[[ Material supplied, beginning ]]

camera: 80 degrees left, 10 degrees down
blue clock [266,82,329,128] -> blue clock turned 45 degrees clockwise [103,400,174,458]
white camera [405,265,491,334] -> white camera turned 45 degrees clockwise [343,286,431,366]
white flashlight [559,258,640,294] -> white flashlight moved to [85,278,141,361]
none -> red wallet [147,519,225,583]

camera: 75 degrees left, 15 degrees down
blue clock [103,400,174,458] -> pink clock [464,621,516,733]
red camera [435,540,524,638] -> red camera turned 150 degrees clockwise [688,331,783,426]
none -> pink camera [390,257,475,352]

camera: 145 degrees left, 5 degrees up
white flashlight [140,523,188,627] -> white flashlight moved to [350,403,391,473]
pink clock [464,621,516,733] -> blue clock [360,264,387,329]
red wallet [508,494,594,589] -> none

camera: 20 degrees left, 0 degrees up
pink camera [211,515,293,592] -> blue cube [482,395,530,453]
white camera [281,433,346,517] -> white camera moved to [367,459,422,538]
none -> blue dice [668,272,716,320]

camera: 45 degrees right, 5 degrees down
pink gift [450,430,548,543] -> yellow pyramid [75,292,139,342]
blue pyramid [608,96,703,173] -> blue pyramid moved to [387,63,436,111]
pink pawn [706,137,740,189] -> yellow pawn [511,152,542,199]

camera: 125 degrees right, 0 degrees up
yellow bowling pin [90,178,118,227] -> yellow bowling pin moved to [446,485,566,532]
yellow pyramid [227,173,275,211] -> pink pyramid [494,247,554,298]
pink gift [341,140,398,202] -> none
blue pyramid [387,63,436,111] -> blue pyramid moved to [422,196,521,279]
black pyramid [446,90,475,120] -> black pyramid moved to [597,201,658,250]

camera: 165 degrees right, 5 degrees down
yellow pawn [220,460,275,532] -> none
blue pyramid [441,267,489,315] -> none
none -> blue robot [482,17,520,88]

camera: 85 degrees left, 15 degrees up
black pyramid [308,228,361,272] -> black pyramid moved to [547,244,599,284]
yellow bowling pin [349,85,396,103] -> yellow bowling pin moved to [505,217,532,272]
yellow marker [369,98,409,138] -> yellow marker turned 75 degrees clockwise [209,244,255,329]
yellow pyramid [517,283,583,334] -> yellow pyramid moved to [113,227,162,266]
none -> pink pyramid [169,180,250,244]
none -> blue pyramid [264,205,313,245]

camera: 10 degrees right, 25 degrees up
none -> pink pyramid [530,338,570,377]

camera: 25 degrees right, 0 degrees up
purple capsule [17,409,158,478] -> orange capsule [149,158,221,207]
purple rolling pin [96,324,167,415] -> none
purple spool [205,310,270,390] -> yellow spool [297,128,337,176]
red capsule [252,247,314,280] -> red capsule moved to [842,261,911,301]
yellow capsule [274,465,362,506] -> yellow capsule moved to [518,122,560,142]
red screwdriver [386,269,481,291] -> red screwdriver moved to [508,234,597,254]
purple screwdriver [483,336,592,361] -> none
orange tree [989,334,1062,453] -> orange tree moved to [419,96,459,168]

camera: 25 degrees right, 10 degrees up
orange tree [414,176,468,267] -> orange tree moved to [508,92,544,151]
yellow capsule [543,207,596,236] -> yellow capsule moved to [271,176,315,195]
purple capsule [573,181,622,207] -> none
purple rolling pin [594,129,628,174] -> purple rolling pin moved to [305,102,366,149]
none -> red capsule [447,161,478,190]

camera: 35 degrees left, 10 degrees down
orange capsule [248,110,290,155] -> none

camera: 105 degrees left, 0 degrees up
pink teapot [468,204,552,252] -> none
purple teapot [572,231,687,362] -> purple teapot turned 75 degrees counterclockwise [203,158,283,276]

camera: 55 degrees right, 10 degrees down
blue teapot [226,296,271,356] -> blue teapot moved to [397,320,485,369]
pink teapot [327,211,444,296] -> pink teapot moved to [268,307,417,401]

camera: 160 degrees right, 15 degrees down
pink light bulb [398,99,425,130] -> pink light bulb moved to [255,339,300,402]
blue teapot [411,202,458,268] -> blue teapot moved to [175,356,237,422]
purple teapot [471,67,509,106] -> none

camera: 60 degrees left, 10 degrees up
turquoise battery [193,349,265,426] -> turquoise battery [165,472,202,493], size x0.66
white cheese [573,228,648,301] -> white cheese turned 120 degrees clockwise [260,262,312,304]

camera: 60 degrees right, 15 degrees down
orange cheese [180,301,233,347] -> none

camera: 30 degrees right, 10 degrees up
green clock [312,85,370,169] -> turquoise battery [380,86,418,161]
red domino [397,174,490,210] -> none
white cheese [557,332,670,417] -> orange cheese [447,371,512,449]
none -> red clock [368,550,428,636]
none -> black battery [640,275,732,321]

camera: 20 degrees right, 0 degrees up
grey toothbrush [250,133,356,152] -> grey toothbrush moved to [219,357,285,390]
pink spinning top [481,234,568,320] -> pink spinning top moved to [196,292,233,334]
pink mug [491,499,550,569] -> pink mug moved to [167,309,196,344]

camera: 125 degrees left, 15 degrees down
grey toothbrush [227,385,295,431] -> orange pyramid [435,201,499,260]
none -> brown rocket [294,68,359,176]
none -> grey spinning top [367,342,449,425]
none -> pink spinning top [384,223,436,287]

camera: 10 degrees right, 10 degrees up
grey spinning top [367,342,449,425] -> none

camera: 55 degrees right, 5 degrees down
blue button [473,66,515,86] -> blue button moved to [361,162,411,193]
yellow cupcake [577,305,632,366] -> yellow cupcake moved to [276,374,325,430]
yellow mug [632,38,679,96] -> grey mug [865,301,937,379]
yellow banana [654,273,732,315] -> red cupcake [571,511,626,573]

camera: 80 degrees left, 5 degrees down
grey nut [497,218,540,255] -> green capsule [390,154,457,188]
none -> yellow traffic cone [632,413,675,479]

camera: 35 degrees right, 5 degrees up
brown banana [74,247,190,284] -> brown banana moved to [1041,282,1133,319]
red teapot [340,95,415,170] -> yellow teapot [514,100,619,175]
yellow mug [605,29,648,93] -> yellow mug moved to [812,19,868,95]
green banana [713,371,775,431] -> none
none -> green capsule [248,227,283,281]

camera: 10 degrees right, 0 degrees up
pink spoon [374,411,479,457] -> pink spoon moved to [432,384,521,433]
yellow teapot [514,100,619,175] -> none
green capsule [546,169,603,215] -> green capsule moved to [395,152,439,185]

[[ Material supplied, end ]]

## [Problem details]
Show the lines of the data that hold the word "banana".

## [Result of the exercise]
yellow banana [654,273,732,315] -> red cupcake [571,511,626,573]
brown banana [74,247,190,284] -> brown banana moved to [1041,282,1133,319]
green banana [713,371,775,431] -> none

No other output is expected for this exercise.